=== SUPPLIED ENTRIES ===
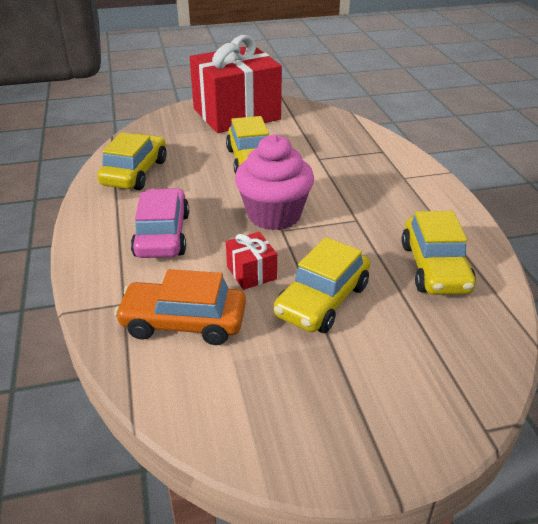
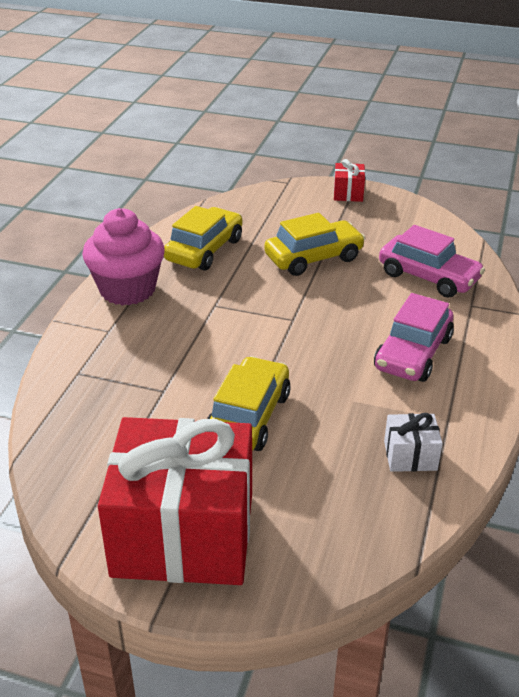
camera: 150 degrees left, 0 degrees up
(135, 172) = (410, 456): yellow car -> white gift
(183, 323) = (428, 277): orange car -> pink car
(251, 273) = (352, 293): red gift -> red gift (348, 193)
(274, 215) = (287, 336): pink cupcake -> pink cupcake (127, 289)

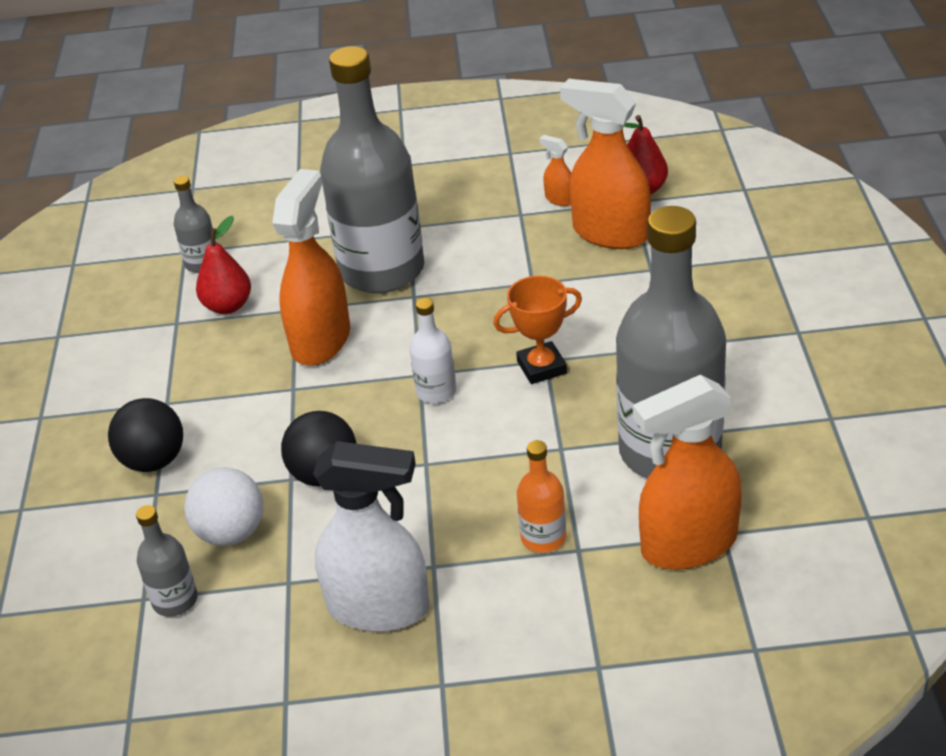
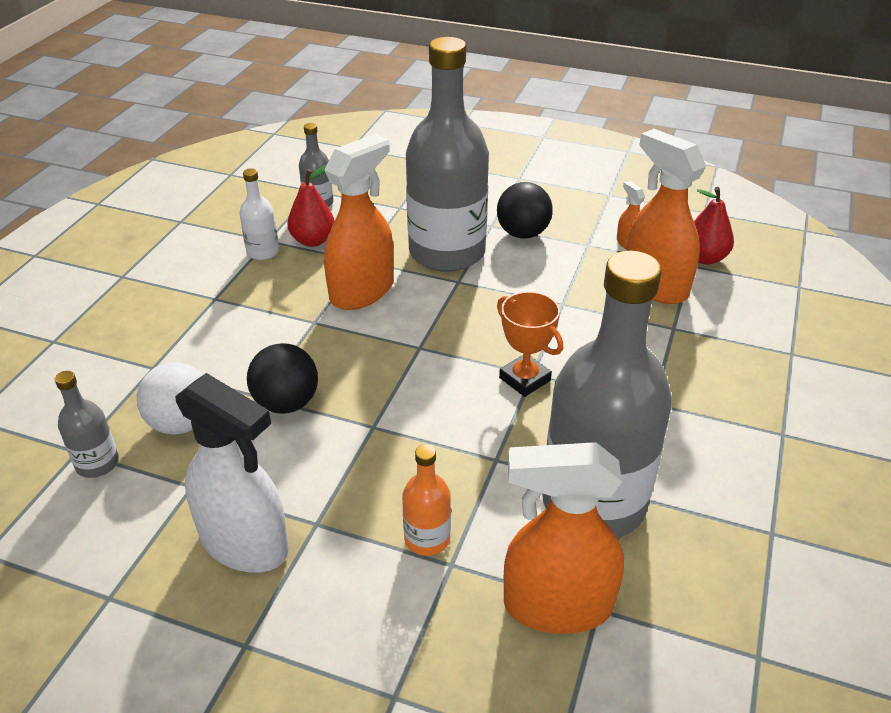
camera: 20 degrees right, 0 degrees up
(154, 461) = (171, 340): black ball -> black ball (523, 233)
(436, 391) = (423, 367): white bottle -> white bottle (263, 252)
(541, 367) = (525, 379): orange trophy -> orange trophy turned 45 degrees clockwise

=== EXERCISE OBJECTIVE ===
When you reach the line with "(183, 323) = (428, 277): orange" in the records above, begin repeating the lines exactly, and stop after the line with "(436, 391) = (423, 367): white". Skip all pictures.

=== WRITTEN REPLY ===
(183, 323) = (428, 277): orange car -> pink car
(251, 273) = (352, 293): red gift -> red gift (348, 193)
(274, 215) = (287, 336): pink cupcake -> pink cupcake (127, 289)

camera: 20 degrees right, 0 degrees up
(154, 461) = (171, 340): black ball -> black ball (523, 233)
(436, 391) = (423, 367): white bottle -> white bottle (263, 252)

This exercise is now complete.